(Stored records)
□ □ □ □ □ □ □

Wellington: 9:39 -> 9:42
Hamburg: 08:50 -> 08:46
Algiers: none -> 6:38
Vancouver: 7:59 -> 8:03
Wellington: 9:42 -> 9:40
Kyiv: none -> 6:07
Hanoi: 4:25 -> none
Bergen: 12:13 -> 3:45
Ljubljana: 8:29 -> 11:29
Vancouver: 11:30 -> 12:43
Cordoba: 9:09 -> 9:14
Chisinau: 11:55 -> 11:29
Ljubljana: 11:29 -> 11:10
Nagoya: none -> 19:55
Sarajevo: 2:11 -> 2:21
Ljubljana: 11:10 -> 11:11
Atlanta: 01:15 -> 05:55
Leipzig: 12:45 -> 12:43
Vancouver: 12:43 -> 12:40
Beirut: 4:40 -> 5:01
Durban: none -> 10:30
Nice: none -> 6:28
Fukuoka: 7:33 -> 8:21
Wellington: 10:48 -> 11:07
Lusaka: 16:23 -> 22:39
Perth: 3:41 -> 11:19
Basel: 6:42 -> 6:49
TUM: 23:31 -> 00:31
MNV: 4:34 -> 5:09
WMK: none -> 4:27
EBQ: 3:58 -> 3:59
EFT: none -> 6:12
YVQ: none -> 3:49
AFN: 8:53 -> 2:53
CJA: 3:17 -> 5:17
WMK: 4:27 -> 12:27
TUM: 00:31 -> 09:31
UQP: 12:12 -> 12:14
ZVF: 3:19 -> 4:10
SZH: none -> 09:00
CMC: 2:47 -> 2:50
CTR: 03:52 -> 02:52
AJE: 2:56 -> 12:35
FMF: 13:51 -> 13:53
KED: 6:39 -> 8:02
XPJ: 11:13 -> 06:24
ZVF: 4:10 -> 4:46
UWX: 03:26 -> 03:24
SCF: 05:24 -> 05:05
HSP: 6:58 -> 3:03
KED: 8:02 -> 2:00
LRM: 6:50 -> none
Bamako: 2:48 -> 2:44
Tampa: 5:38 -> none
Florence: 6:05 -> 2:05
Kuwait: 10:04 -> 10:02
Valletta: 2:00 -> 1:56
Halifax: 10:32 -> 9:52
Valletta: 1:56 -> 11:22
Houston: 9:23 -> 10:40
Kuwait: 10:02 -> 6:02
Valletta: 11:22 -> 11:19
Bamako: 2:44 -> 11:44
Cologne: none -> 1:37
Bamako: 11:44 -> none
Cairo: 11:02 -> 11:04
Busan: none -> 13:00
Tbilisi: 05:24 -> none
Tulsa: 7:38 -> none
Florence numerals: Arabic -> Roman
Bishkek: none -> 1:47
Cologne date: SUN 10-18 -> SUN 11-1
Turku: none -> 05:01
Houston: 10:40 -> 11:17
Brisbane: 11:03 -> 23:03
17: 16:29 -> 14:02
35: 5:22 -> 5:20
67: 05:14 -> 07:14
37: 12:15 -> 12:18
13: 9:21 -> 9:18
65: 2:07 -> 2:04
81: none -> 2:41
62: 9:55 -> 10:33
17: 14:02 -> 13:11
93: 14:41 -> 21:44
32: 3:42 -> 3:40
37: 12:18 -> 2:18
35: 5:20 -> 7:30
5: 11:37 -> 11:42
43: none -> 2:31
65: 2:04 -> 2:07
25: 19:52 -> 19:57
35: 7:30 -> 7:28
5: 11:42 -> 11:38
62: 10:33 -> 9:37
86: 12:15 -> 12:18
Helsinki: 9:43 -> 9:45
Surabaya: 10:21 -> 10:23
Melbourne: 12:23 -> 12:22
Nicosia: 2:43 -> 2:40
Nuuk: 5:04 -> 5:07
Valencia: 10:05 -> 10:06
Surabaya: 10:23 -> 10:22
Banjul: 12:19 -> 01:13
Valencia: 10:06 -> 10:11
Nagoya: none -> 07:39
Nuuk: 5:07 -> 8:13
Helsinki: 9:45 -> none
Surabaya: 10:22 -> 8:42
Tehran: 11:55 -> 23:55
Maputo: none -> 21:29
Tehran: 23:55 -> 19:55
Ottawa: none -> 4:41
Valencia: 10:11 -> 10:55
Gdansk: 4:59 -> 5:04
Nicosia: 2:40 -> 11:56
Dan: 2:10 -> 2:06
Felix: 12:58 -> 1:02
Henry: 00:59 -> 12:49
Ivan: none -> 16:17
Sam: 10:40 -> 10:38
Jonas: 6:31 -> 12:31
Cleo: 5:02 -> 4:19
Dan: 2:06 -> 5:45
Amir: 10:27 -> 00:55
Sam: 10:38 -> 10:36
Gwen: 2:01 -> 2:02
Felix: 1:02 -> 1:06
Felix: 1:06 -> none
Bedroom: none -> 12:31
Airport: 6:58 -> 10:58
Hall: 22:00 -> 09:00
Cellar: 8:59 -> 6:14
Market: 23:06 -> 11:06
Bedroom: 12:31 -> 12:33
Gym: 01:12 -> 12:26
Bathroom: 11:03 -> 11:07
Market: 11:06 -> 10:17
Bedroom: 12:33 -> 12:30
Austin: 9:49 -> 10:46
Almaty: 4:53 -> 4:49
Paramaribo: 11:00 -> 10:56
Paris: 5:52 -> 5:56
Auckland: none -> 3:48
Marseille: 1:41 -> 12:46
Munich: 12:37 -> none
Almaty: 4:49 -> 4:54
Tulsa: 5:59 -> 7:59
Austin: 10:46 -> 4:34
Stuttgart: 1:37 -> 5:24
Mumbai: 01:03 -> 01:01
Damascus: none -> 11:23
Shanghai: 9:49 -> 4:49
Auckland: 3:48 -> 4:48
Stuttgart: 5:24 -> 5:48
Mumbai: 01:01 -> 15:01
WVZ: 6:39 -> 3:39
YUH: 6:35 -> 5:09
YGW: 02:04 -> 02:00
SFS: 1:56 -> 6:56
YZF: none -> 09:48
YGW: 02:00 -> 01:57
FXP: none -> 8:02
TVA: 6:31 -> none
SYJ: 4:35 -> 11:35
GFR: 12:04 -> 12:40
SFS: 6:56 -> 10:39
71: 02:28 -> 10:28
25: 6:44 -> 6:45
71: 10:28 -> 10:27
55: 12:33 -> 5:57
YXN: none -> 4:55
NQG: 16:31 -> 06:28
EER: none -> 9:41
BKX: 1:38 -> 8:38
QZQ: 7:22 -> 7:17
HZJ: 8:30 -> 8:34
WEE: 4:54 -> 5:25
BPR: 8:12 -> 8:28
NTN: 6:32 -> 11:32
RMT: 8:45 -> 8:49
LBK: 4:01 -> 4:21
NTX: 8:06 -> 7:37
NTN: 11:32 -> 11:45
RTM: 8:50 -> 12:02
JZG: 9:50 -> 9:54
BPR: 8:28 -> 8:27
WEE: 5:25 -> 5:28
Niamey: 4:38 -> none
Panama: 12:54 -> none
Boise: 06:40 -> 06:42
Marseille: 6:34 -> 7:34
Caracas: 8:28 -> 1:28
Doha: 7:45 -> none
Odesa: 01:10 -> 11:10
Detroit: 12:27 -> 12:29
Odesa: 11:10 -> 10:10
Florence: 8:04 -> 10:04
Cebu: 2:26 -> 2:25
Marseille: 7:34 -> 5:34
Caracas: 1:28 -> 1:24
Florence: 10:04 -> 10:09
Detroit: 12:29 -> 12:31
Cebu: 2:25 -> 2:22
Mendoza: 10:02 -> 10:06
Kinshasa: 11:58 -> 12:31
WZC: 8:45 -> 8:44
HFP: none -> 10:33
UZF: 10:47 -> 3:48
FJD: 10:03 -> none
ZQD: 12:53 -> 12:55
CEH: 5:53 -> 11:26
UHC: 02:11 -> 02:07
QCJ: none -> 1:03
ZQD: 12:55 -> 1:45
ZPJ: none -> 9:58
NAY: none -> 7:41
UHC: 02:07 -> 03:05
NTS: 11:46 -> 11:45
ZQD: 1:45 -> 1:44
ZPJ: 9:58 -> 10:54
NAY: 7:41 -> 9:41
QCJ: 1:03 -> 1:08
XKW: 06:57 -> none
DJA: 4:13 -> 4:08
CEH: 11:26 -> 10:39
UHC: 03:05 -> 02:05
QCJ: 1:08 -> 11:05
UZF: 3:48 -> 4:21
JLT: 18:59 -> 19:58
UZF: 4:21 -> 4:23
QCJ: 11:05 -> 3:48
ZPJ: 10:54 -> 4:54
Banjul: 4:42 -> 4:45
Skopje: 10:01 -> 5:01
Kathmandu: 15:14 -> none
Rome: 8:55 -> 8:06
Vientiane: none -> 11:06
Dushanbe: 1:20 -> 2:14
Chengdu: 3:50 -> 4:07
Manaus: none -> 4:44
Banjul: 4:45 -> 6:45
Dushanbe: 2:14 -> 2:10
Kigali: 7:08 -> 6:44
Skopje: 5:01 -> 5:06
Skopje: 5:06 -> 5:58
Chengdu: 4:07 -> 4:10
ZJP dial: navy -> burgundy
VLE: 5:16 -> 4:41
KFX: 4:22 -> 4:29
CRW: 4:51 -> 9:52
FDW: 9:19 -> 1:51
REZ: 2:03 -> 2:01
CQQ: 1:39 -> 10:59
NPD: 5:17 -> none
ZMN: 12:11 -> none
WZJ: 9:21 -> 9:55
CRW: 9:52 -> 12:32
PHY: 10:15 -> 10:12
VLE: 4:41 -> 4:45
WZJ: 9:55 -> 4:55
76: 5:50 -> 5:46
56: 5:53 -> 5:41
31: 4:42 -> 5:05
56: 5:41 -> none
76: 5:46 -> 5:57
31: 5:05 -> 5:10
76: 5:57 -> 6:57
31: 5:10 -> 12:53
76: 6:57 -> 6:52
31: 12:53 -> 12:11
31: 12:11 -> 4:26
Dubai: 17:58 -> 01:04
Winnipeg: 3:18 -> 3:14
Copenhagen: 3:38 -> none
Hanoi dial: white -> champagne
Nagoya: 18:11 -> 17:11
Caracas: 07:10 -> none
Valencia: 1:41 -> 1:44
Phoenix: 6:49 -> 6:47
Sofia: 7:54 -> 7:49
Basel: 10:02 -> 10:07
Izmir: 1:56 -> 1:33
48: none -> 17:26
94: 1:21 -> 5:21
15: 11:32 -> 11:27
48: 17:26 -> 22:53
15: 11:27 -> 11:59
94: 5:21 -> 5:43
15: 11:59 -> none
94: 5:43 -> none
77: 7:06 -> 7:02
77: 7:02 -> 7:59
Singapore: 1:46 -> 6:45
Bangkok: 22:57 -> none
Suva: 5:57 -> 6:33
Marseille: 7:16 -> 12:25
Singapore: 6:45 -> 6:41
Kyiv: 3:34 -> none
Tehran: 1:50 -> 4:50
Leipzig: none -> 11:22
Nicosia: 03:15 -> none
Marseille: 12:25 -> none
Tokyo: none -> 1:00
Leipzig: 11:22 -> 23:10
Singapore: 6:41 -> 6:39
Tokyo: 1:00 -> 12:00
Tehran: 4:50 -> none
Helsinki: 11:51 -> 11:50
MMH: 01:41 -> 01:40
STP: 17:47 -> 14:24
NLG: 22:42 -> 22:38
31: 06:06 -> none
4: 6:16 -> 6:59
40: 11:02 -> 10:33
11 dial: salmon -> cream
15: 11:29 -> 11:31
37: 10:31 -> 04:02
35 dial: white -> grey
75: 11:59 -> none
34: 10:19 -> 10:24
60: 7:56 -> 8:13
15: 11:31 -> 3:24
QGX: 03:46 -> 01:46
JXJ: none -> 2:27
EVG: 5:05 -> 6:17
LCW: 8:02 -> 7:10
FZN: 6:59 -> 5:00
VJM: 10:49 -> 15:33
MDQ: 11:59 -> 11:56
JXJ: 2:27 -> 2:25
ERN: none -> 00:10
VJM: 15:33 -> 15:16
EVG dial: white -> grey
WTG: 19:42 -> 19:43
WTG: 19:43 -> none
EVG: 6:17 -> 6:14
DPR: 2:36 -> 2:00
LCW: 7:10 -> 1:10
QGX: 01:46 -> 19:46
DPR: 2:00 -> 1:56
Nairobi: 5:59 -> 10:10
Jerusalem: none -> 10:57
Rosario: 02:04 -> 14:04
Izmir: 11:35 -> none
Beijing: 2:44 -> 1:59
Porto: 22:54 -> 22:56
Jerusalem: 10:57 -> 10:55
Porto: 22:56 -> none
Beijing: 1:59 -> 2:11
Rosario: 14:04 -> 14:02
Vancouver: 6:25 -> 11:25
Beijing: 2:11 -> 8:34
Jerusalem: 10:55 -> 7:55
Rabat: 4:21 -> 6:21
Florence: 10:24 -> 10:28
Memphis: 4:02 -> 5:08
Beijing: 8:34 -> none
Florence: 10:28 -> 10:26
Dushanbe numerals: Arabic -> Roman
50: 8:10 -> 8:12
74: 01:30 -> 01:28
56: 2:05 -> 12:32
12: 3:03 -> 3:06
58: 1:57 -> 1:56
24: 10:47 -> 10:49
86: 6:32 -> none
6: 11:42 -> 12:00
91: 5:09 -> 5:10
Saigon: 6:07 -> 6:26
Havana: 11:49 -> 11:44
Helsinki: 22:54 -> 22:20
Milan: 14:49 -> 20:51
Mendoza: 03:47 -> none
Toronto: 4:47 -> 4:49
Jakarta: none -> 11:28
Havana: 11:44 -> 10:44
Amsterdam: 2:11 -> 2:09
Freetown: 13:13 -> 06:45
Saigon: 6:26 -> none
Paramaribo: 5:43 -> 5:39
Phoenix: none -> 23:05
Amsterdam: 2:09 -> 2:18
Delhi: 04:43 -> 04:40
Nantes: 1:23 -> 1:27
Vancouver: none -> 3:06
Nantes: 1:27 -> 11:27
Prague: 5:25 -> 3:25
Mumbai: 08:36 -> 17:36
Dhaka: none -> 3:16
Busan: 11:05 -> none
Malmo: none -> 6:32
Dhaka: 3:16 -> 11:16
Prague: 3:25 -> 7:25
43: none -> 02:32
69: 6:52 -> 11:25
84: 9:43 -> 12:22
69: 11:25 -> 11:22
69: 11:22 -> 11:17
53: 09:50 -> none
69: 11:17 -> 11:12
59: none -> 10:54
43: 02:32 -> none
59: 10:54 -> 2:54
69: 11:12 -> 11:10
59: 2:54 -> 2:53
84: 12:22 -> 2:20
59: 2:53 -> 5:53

□ □ □ □ □ □ □

◆ Aim of the task: Pick out every line in the data above that contains the string "Mendoza", and copy each one.

◆ Worked answer:
Mendoza: 10:02 -> 10:06
Mendoza: 03:47 -> none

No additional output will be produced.